AVAILABLE RECORDS:
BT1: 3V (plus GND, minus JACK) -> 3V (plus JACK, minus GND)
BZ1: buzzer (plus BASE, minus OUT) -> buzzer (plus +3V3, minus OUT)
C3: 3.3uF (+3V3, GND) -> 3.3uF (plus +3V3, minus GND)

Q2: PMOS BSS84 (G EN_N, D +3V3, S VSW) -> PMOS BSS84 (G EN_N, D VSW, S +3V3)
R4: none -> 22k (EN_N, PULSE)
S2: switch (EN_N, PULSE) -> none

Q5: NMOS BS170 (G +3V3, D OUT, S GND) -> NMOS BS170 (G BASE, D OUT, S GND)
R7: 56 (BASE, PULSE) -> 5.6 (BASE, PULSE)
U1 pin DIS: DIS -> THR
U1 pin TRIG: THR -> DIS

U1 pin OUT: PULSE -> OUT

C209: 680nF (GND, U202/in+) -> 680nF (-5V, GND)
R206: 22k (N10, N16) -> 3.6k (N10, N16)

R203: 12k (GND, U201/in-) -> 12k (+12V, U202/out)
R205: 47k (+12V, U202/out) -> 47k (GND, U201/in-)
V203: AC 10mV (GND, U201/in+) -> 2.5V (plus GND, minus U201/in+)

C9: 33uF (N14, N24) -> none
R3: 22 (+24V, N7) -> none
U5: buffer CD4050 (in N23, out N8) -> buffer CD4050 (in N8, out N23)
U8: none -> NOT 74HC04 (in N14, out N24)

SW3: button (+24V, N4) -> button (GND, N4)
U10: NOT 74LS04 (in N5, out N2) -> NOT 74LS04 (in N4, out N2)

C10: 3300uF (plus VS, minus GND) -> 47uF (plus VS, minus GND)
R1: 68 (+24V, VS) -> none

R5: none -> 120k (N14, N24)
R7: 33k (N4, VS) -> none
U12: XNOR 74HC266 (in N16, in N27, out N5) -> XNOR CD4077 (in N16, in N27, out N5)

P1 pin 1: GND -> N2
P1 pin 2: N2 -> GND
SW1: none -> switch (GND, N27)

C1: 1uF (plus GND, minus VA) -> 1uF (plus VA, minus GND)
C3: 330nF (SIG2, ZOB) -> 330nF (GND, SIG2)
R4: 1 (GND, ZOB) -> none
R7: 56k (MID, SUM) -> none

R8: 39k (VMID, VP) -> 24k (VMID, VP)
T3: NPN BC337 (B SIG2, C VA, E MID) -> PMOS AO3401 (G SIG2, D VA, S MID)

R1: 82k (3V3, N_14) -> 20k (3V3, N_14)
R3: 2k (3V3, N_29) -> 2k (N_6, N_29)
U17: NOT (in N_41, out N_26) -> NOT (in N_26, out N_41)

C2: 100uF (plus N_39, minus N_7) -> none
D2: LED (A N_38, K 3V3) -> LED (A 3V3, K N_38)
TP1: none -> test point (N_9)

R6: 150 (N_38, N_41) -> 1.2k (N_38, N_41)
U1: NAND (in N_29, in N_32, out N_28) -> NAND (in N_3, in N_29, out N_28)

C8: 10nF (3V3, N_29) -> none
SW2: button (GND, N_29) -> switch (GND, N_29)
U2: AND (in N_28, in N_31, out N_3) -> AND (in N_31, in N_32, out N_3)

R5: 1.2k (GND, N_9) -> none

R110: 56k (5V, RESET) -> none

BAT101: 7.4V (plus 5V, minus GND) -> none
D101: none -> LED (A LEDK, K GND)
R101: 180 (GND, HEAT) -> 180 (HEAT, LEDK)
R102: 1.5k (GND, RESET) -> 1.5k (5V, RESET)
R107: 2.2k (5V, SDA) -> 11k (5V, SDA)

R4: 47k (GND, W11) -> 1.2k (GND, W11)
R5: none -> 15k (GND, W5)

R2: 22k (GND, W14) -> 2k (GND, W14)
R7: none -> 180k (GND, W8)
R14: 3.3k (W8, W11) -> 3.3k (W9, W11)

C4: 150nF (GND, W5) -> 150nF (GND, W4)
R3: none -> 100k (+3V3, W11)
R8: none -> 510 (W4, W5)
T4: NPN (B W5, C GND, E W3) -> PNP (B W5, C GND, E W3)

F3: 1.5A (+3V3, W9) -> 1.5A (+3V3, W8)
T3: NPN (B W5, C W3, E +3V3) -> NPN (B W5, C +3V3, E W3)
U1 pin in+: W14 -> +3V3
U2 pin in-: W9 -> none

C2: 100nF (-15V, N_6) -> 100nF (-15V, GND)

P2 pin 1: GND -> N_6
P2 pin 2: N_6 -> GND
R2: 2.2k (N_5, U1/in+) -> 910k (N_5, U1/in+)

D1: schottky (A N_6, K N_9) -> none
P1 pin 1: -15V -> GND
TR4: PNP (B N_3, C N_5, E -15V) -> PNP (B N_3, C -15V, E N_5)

TASK DIRECTIONS: Using the data above, repeat every line exactly.

EXERCISE RESULT:
BT1: 3V (plus GND, minus JACK) -> 3V (plus JACK, minus GND)
BZ1: buzzer (plus BASE, minus OUT) -> buzzer (plus +3V3, minus OUT)
C3: 3.3uF (+3V3, GND) -> 3.3uF (plus +3V3, minus GND)

Q2: PMOS BSS84 (G EN_N, D +3V3, S VSW) -> PMOS BSS84 (G EN_N, D VSW, S +3V3)
R4: none -> 22k (EN_N, PULSE)
S2: switch (EN_N, PULSE) -> none

Q5: NMOS BS170 (G +3V3, D OUT, S GND) -> NMOS BS170 (G BASE, D OUT, S GND)
R7: 56 (BASE, PULSE) -> 5.6 (BASE, PULSE)
U1 pin DIS: DIS -> THR
U1 pin TRIG: THR -> DIS

U1 pin OUT: PULSE -> OUT

C209: 680nF (GND, U202/in+) -> 680nF (-5V, GND)
R206: 22k (N10, N16) -> 3.6k (N10, N16)

R203: 12k (GND, U201/in-) -> 12k (+12V, U202/out)
R205: 47k (+12V, U202/out) -> 47k (GND, U201/in-)
V203: AC 10mV (GND, U201/in+) -> 2.5V (plus GND, minus U201/in+)

C9: 33uF (N14, N24) -> none
R3: 22 (+24V, N7) -> none
U5: buffer CD4050 (in N23, out N8) -> buffer CD4050 (in N8, out N23)
U8: none -> NOT 74HC04 (in N14, out N24)

SW3: button (+24V, N4) -> button (GND, N4)
U10: NOT 74LS04 (in N5, out N2) -> NOT 74LS04 (in N4, out N2)

C10: 3300uF (plus VS, minus GND) -> 47uF (plus VS, minus GND)
R1: 68 (+24V, VS) -> none

R5: none -> 120k (N14, N24)
R7: 33k (N4, VS) -> none
U12: XNOR 74HC266 (in N16, in N27, out N5) -> XNOR CD4077 (in N16, in N27, out N5)

P1 pin 1: GND -> N2
P1 pin 2: N2 -> GND
SW1: none -> switch (GND, N27)

C1: 1uF (plus GND, minus VA) -> 1uF (plus VA, minus GND)
C3: 330nF (SIG2, ZOB) -> 330nF (GND, SIG2)
R4: 1 (GND, ZOB) -> none
R7: 56k (MID, SUM) -> none

R8: 39k (VMID, VP) -> 24k (VMID, VP)
T3: NPN BC337 (B SIG2, C VA, E MID) -> PMOS AO3401 (G SIG2, D VA, S MID)

R1: 82k (3V3, N_14) -> 20k (3V3, N_14)
R3: 2k (3V3, N_29) -> 2k (N_6, N_29)
U17: NOT (in N_41, out N_26) -> NOT (in N_26, out N_41)

C2: 100uF (plus N_39, minus N_7) -> none
D2: LED (A N_38, K 3V3) -> LED (A 3V3, K N_38)
TP1: none -> test point (N_9)

R6: 150 (N_38, N_41) -> 1.2k (N_38, N_41)
U1: NAND (in N_29, in N_32, out N_28) -> NAND (in N_3, in N_29, out N_28)

C8: 10nF (3V3, N_29) -> none
SW2: button (GND, N_29) -> switch (GND, N_29)
U2: AND (in N_28, in N_31, out N_3) -> AND (in N_31, in N_32, out N_3)

R5: 1.2k (GND, N_9) -> none

R110: 56k (5V, RESET) -> none

BAT101: 7.4V (plus 5V, minus GND) -> none
D101: none -> LED (A LEDK, K GND)
R101: 180 (GND, HEAT) -> 180 (HEAT, LEDK)
R102: 1.5k (GND, RESET) -> 1.5k (5V, RESET)
R107: 2.2k (5V, SDA) -> 11k (5V, SDA)

R4: 47k (GND, W11) -> 1.2k (GND, W11)
R5: none -> 15k (GND, W5)

R2: 22k (GND, W14) -> 2k (GND, W14)
R7: none -> 180k (GND, W8)
R14: 3.3k (W8, W11) -> 3.3k (W9, W11)

C4: 150nF (GND, W5) -> 150nF (GND, W4)
R3: none -> 100k (+3V3, W11)
R8: none -> 510 (W4, W5)
T4: NPN (B W5, C GND, E W3) -> PNP (B W5, C GND, E W3)

F3: 1.5A (+3V3, W9) -> 1.5A (+3V3, W8)
T3: NPN (B W5, C W3, E +3V3) -> NPN (B W5, C +3V3, E W3)
U1 pin in+: W14 -> +3V3
U2 pin in-: W9 -> none

C2: 100nF (-15V, N_6) -> 100nF (-15V, GND)

P2 pin 1: GND -> N_6
P2 pin 2: N_6 -> GND
R2: 2.2k (N_5, U1/in+) -> 910k (N_5, U1/in+)

D1: schottky (A N_6, K N_9) -> none
P1 pin 1: -15V -> GND
TR4: PNP (B N_3, C N_5, E -15V) -> PNP (B N_3, C -15V, E N_5)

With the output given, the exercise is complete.